WORK INSTRUCTION:
Below are records; extract exactly the lines from the one containing "none -> tan brick H3:I3 level 1" through the last, both included, and keep the pictures out.
------------------------------
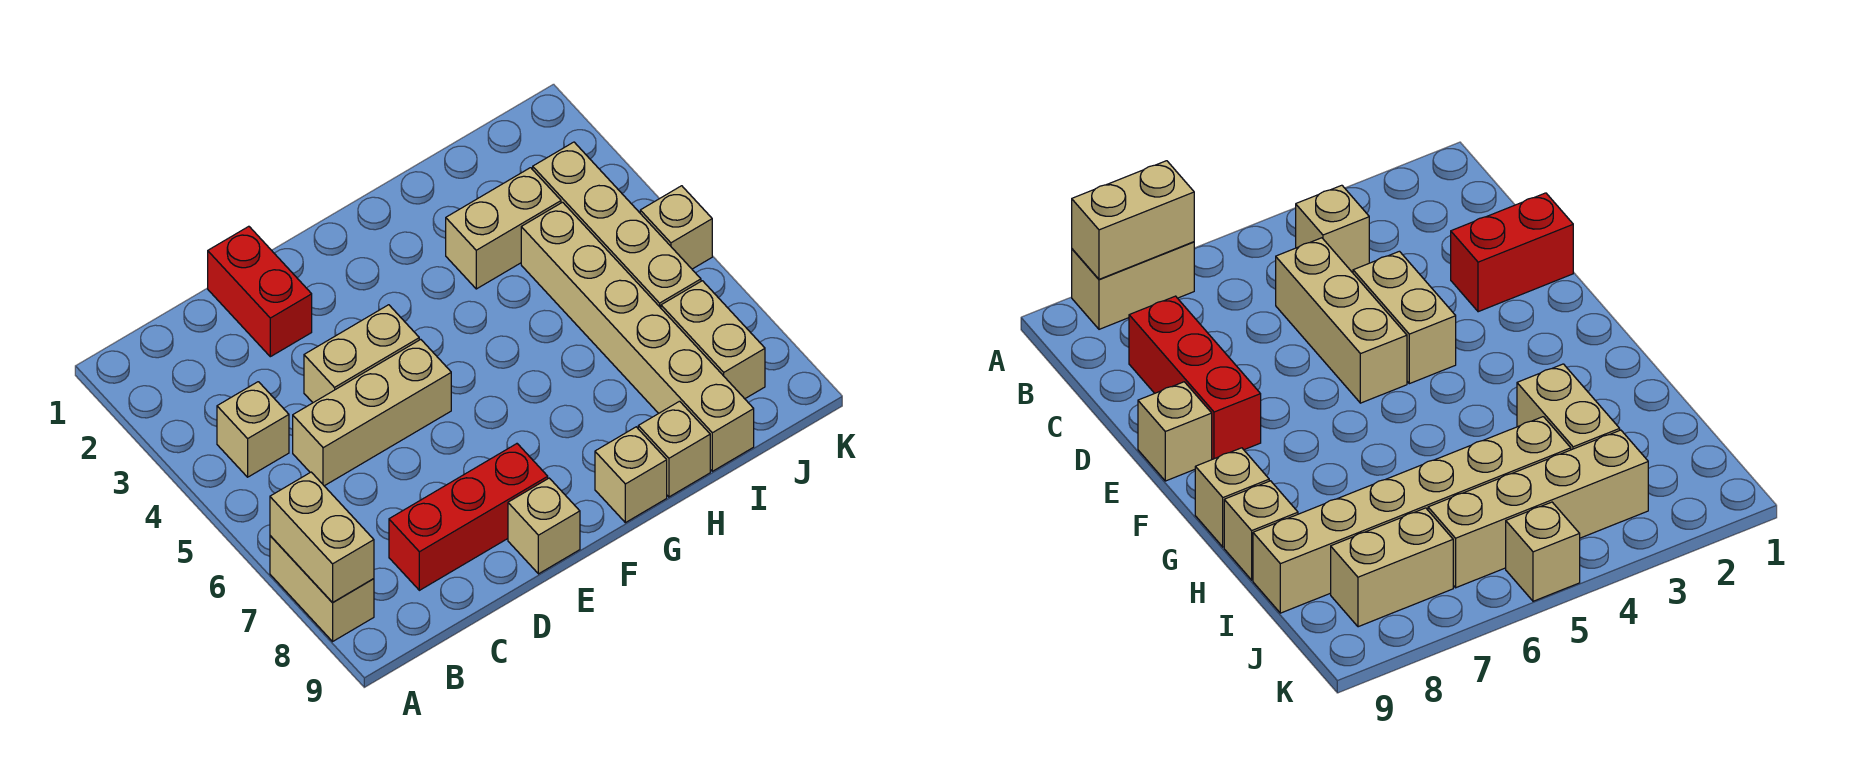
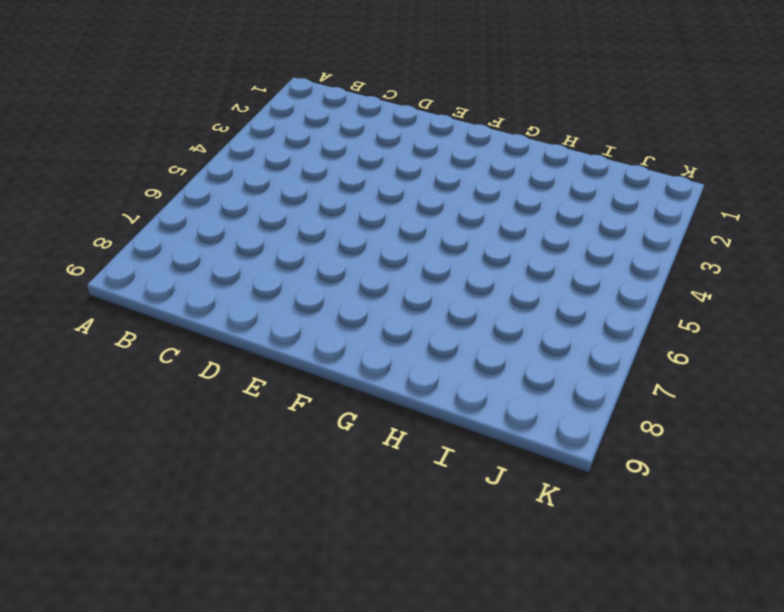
none -> tan brick A7:A8 level 1
none -> tan brick B4 level 1
none -> tan brick C5:E5 level 1

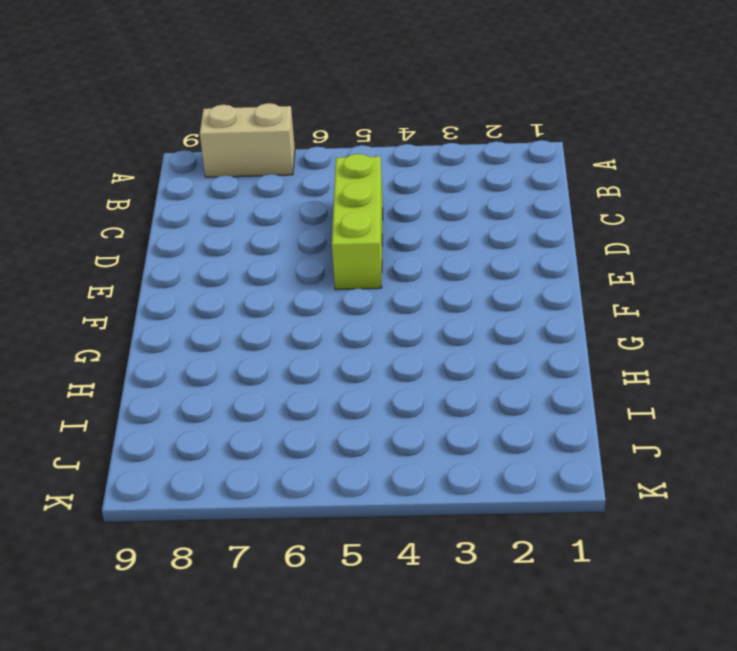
lime brick C5:E5 level 1 -> tan brick C5:E5 level 1
none -> tan brick B4 level 1
none -> red brick C8:E8 level 1
none -> red brick D1:D2 level 1

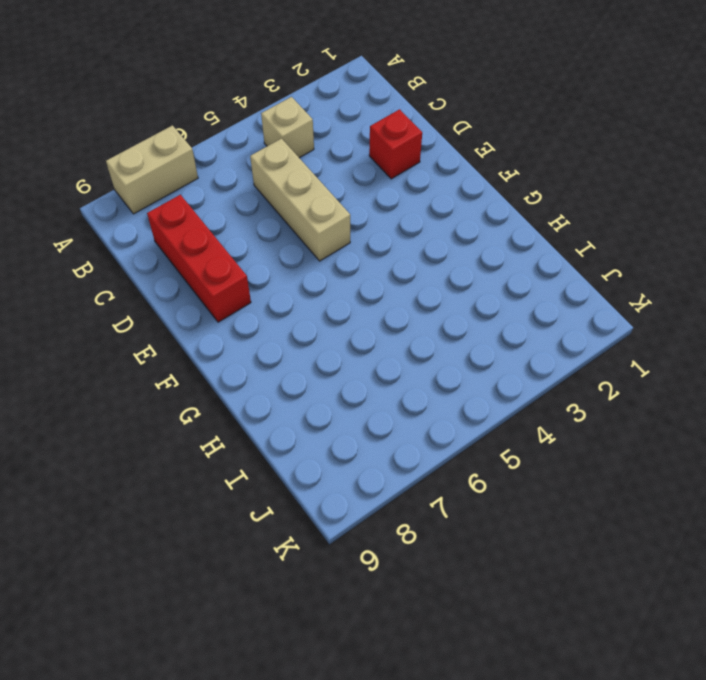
red brick D2 level 1 -> red brick D1:D2 level 1
none -> tan brick D4:E4 level 1
none -> tan brick E9 level 1
none -> tan brick G9 level 1

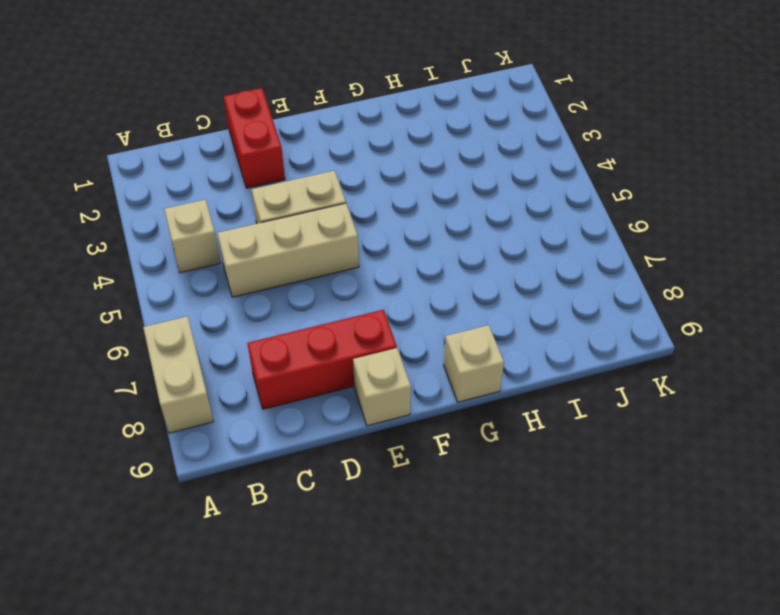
none -> tan brick H3:I3 level 1
none -> tan brick H9 level 1
none -> tan brick I4:I9 level 1

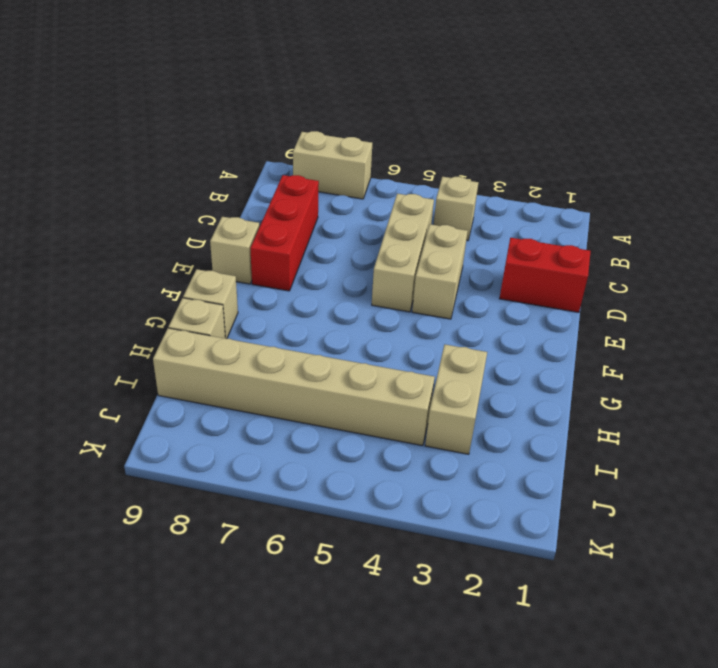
none -> tan brick J3:J6 level 1
none -> tan brick J7:J8 level 1
none -> tan brick K5 level 1

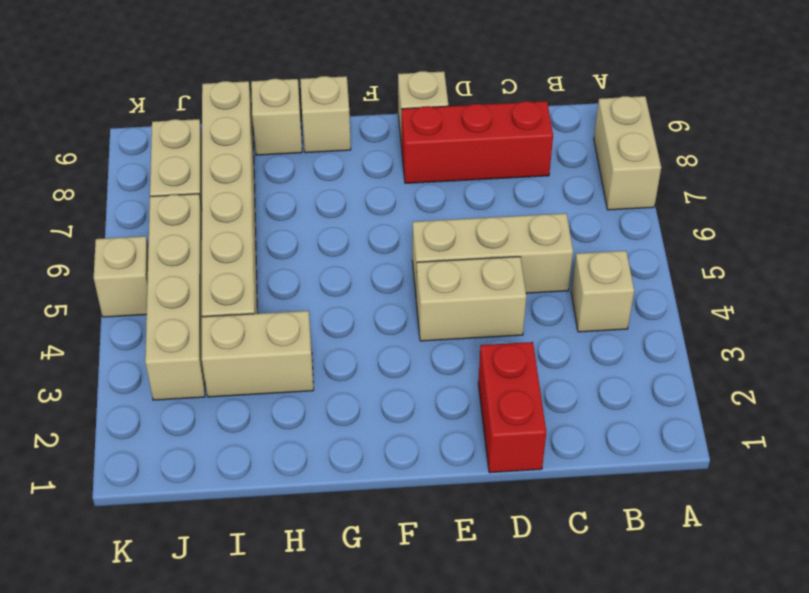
none -> tan brick A7:A8 level 2

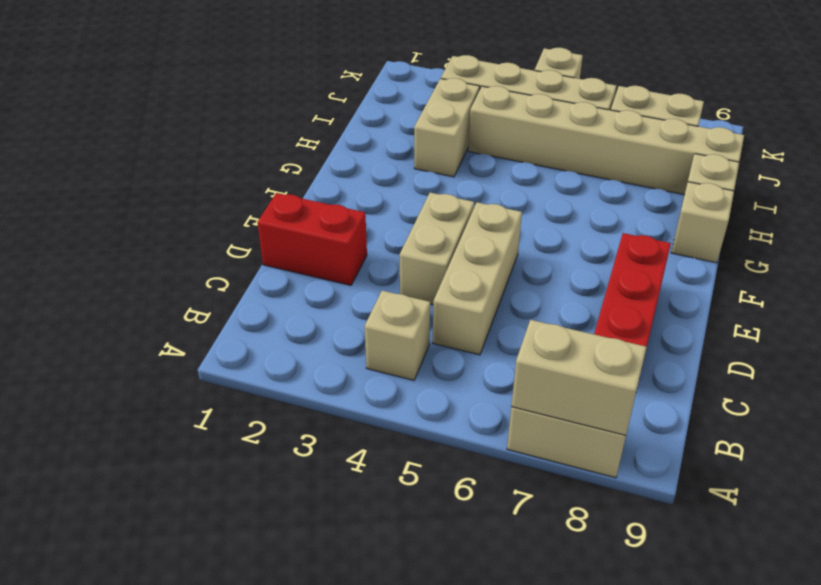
none -> tan brick E9 level 1

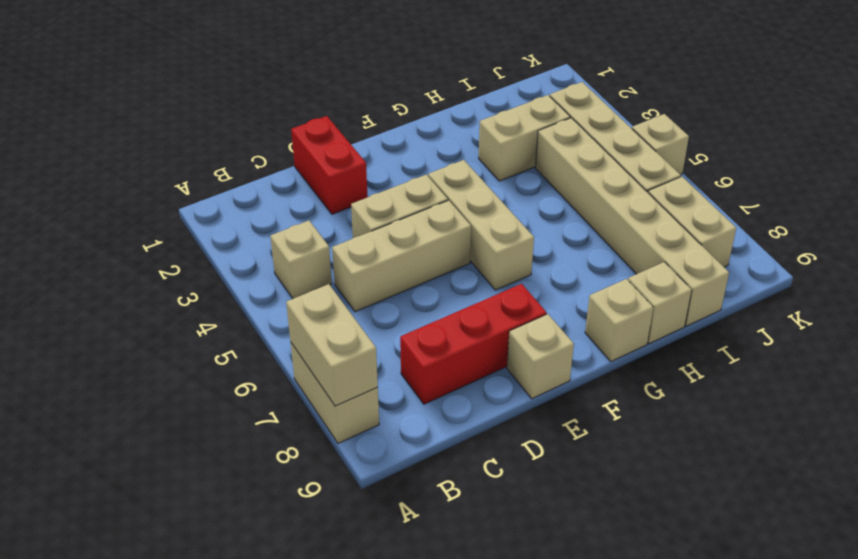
tan brick F4:F6 level 1 -> none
------------------------------
RESULT OF THIS TASK:
none -> tan brick H3:I3 level 1
none -> tan brick H9 level 1
none -> tan brick I4:I9 level 1

none -> tan brick J3:J6 level 1
none -> tan brick J7:J8 level 1
none -> tan brick K5 level 1

none -> tan brick A7:A8 level 2

none -> tan brick E9 level 1

tan brick F4:F6 level 1 -> none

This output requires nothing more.